§ **Problem description**:
Please copy the lines from all of the records below word for word, leaving out the pictures.
________________________________________
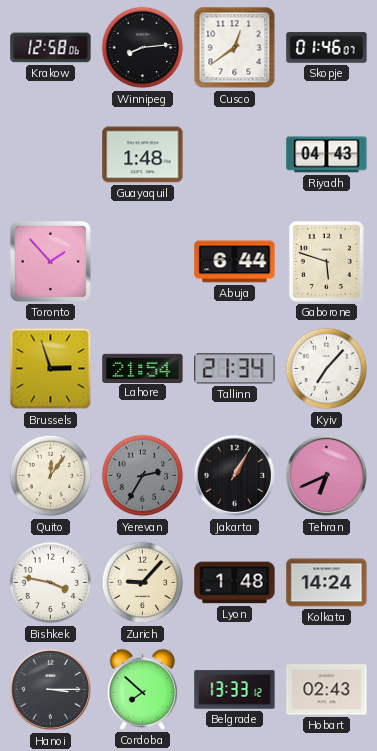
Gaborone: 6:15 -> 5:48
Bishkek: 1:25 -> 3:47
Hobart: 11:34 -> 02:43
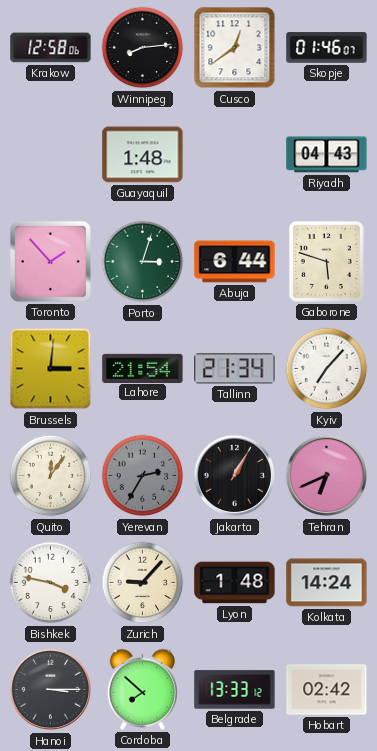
Porto: none -> 3:03
Brussels: 2:57 -> 3:01
Hobart: 02:43 -> 02:42
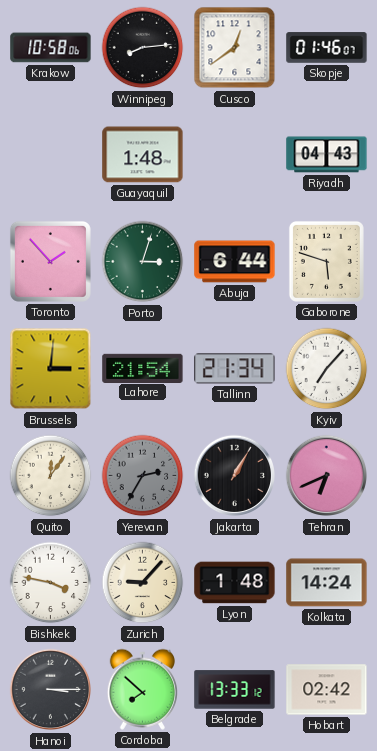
Krakow: 12:58 -> 10:58
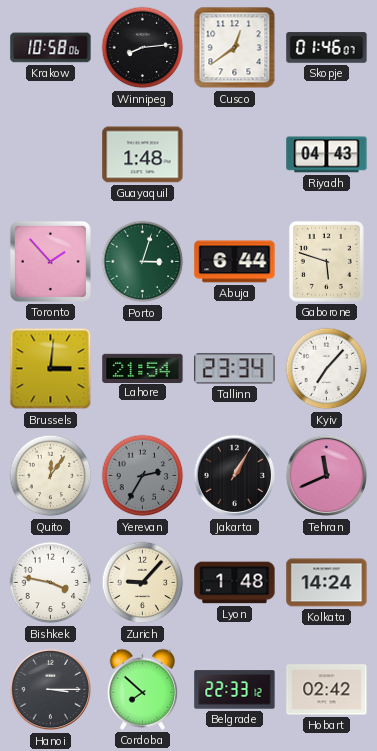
Tallinn: 21:34 -> 23:34
Tehran: 6:41 -> 11:41
Belgrade: 13:33 -> 22:33
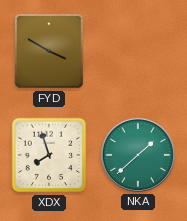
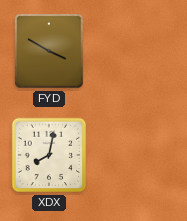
XDX: 7:57 -> 8:02
NKA: 1:38 -> none
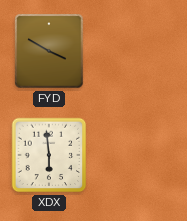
XDX: 8:02 -> 5:59
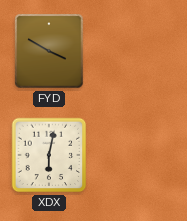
XDX: 5:59 -> 6:02
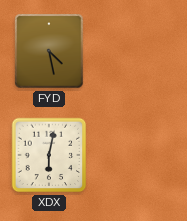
FYD: 3:50 -> 4:28
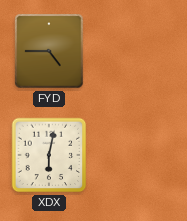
FYD: 4:28 -> 4:45
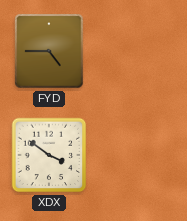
XDX: 6:02 -> 3:51
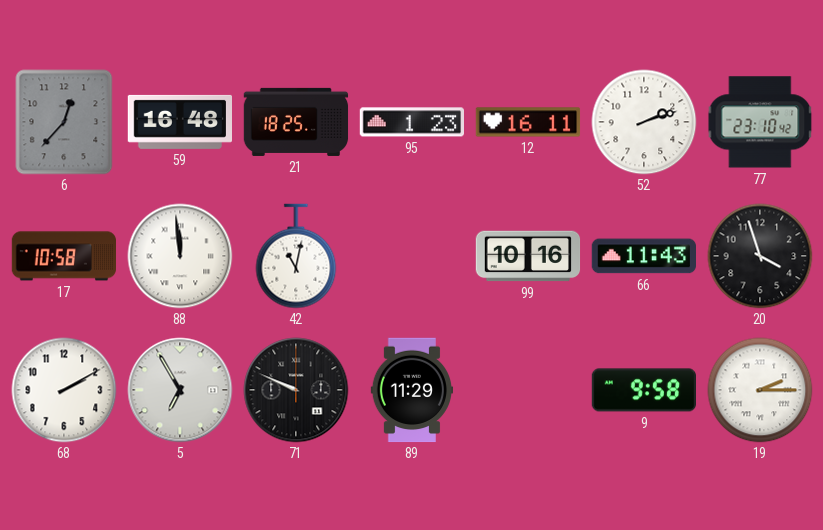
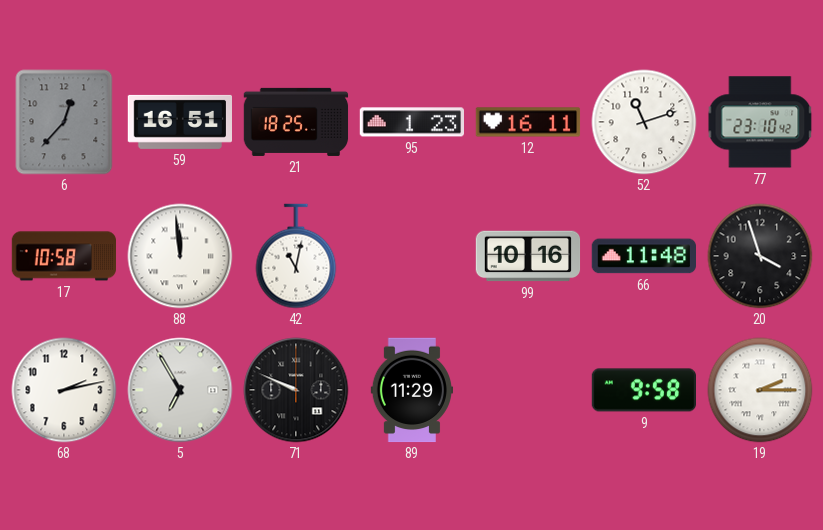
59: 16:48 -> 16:51
52: 2:12 -> 11:12
66: 11:43 -> 11:48
68: 2:10 -> 2:13
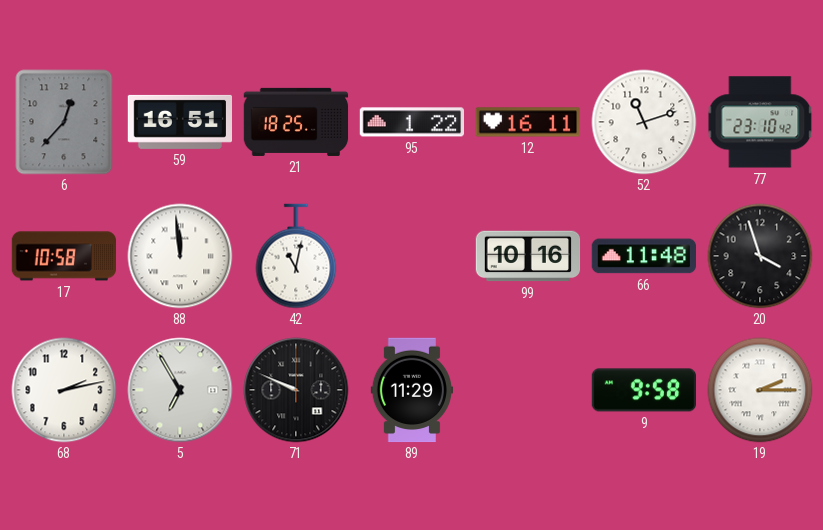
95: 1:23 -> 1:22
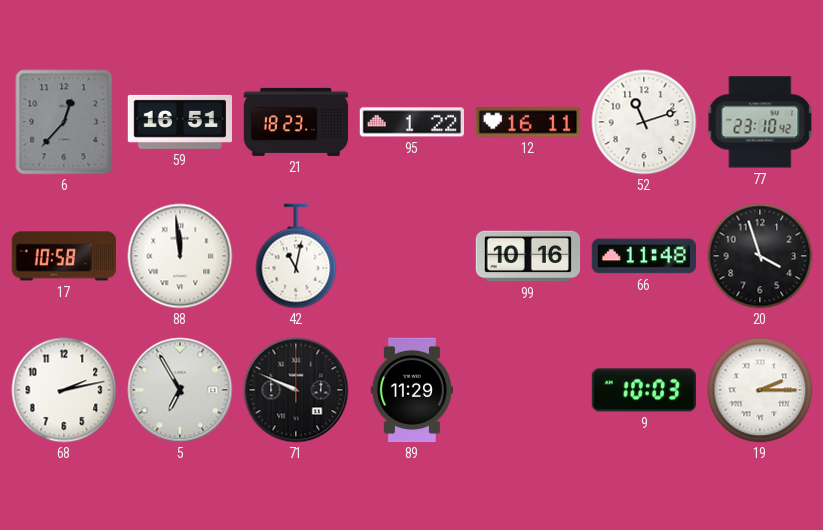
21: 18:25 -> 18:23
9: 9:58 -> 10:03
________________________________________
§ **Result for this task**:
Gaborone: 6:15 -> 5:48
Bishkek: 1:25 -> 3:47
Hobart: 11:34 -> 02:43
Porto: none -> 3:03
Brussels: 2:57 -> 3:01
Hobart: 02:43 -> 02:42
Krakow: 12:58 -> 10:58
Tallinn: 21:34 -> 23:34
Tehran: 6:41 -> 11:41
Belgrade: 13:33 -> 22:33
XDX: 7:57 -> 8:02
NKA: 1:38 -> none
XDX: 8:02 -> 5:59
XDX: 5:59 -> 6:02
FYD: 3:50 -> 4:28
FYD: 4:28 -> 4:45
XDX: 6:02 -> 3:51
59: 16:48 -> 16:51
52: 2:12 -> 11:12
66: 11:43 -> 11:48
68: 2:10 -> 2:13
95: 1:23 -> 1:22
21: 18:25 -> 18:23
9: 9:58 -> 10:03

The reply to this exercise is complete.